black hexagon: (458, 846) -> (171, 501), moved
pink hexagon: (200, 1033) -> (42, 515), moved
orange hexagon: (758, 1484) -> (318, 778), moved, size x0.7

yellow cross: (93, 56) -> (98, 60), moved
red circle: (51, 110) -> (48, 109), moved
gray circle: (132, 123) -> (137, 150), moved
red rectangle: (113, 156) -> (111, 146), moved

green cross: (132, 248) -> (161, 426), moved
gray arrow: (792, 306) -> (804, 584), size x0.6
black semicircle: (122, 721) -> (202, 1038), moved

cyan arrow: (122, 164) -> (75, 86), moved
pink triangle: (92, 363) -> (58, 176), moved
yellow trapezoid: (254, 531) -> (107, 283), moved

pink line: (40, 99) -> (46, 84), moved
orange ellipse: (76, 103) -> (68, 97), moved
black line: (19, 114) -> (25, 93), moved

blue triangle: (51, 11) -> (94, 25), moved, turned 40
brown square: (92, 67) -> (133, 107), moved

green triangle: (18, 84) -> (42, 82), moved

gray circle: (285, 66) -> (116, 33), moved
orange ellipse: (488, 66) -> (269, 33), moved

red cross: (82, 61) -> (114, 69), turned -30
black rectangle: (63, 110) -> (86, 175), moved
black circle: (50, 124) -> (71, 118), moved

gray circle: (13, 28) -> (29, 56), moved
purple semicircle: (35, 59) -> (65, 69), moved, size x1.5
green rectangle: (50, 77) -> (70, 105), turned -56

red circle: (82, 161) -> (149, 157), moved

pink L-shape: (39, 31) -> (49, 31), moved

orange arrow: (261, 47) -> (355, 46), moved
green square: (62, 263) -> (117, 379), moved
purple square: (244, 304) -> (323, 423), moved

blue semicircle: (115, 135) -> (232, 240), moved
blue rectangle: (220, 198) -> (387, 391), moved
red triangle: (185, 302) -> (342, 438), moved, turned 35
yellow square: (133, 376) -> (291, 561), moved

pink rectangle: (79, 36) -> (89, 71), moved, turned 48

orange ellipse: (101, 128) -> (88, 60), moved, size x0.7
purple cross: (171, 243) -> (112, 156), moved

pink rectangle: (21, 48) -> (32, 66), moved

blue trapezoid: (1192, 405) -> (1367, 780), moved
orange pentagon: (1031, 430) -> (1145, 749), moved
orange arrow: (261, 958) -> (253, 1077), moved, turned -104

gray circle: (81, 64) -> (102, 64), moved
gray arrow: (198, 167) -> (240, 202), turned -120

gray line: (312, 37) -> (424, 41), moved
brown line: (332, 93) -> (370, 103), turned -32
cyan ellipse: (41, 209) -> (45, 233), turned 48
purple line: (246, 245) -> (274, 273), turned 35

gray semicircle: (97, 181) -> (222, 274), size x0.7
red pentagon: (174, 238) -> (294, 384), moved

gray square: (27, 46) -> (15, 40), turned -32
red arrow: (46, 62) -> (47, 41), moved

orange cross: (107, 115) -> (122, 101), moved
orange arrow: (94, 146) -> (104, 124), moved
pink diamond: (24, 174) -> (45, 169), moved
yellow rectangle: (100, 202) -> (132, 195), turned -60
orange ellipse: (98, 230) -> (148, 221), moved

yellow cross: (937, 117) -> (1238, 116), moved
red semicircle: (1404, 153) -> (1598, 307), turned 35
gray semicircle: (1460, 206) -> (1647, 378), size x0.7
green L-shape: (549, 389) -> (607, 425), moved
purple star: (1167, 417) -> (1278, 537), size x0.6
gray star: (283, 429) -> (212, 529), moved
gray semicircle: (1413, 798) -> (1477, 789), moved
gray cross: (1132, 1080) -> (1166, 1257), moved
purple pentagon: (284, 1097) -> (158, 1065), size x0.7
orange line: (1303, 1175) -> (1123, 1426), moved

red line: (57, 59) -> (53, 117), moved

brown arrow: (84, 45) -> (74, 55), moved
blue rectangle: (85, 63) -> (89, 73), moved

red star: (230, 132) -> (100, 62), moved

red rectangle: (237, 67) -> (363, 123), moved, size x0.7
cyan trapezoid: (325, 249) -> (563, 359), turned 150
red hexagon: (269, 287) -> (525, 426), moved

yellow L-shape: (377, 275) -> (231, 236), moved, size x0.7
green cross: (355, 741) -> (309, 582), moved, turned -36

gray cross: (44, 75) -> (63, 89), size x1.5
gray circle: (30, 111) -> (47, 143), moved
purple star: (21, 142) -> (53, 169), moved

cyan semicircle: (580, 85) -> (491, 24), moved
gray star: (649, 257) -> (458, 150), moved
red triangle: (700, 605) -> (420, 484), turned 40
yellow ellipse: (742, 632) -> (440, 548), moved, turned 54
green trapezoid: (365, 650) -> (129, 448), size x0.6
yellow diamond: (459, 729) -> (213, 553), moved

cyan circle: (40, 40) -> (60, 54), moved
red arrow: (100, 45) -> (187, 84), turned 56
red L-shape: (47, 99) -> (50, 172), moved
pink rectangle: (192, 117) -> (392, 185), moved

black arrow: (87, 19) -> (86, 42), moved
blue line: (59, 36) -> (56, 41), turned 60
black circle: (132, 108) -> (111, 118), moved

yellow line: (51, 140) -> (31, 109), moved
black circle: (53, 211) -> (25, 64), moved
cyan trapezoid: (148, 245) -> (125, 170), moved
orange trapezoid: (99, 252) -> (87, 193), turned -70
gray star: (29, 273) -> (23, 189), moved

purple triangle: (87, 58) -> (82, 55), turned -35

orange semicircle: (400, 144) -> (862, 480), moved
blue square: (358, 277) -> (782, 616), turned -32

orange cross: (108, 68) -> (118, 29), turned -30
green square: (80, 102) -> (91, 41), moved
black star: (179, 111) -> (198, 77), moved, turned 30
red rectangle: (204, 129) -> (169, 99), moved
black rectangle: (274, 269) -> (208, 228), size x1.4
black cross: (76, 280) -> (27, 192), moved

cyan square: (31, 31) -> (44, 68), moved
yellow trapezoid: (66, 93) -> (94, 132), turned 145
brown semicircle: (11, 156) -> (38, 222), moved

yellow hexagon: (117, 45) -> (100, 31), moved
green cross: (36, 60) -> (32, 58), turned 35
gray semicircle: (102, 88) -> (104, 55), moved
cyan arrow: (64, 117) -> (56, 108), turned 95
---
- [Exercise directions] Scan the records for lines that hold "pentagon", and reproduce each one you find.

- [Result for this task]
orange pentagon: (1031, 430) -> (1145, 749), moved
red pentagon: (174, 238) -> (294, 384), moved
purple pentagon: (284, 1097) -> (158, 1065), size x0.7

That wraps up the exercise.